## WHAT YOU SHOULD DO
Leave every picture out. Set down all the lines below exactly.

## TASK DATA
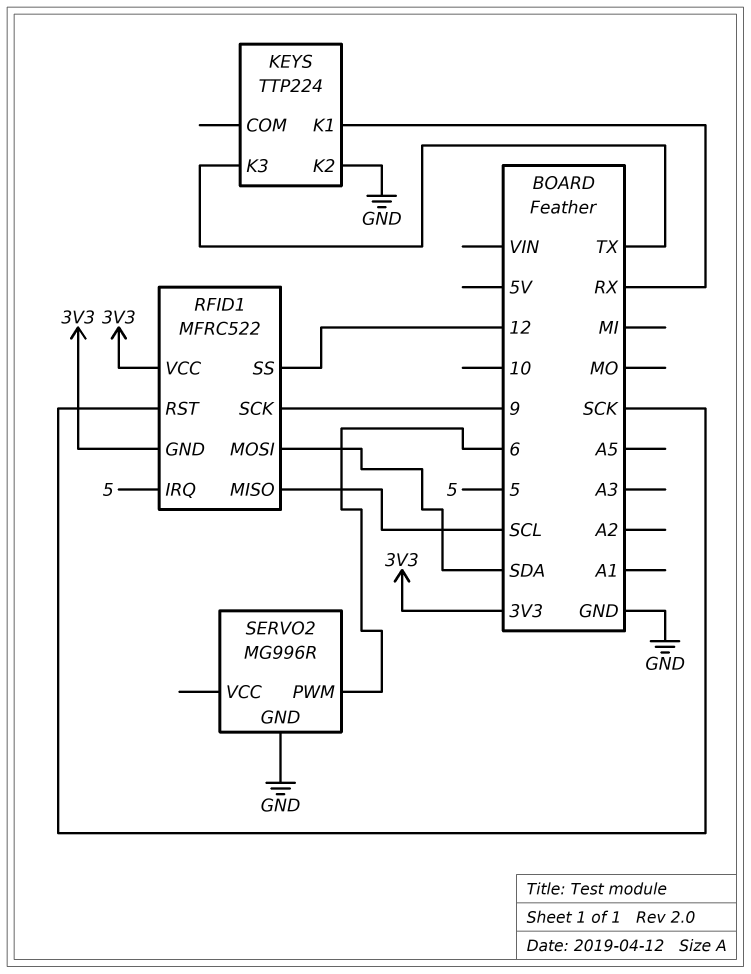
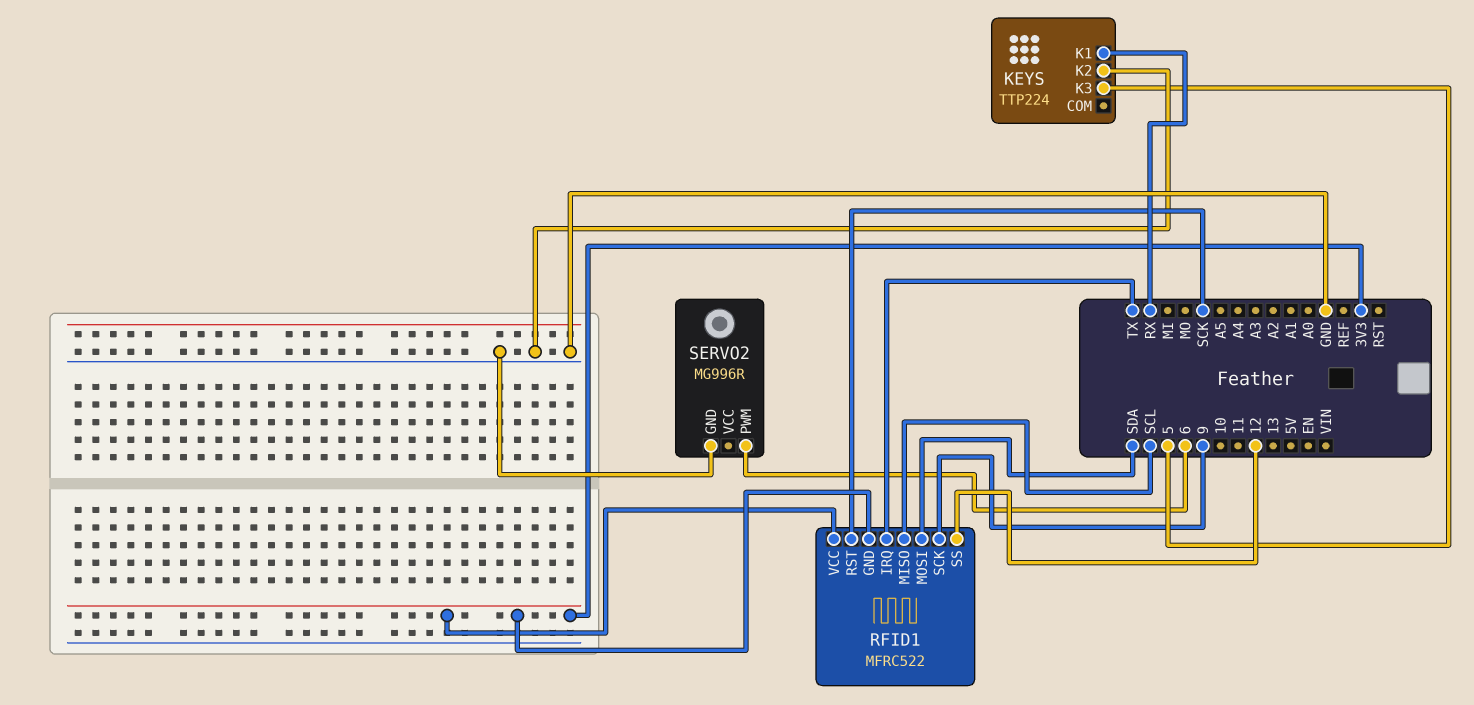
KEYS pin K3: TX -> 5
RFID1 pin IRQ: 5 -> TX

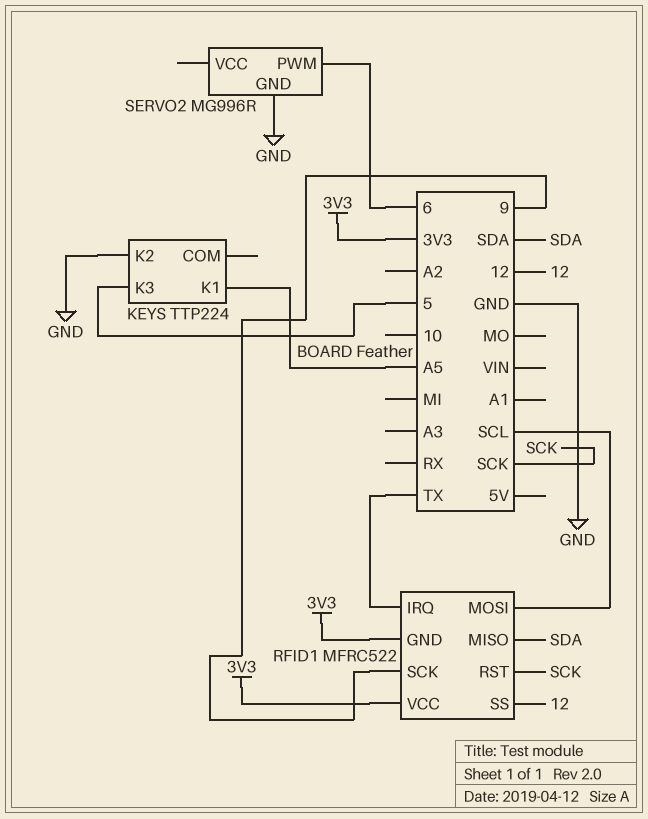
KEYS pin K1: RX -> A5
RFID1 pin MISO: SCL -> SDA
RFID1 pin MOSI: SDA -> SCL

## WRITTEN ANSWER
KEYS pin K3: TX -> 5
RFID1 pin IRQ: 5 -> TX

KEYS pin K1: RX -> A5
RFID1 pin MISO: SCL -> SDA
RFID1 pin MOSI: SDA -> SCL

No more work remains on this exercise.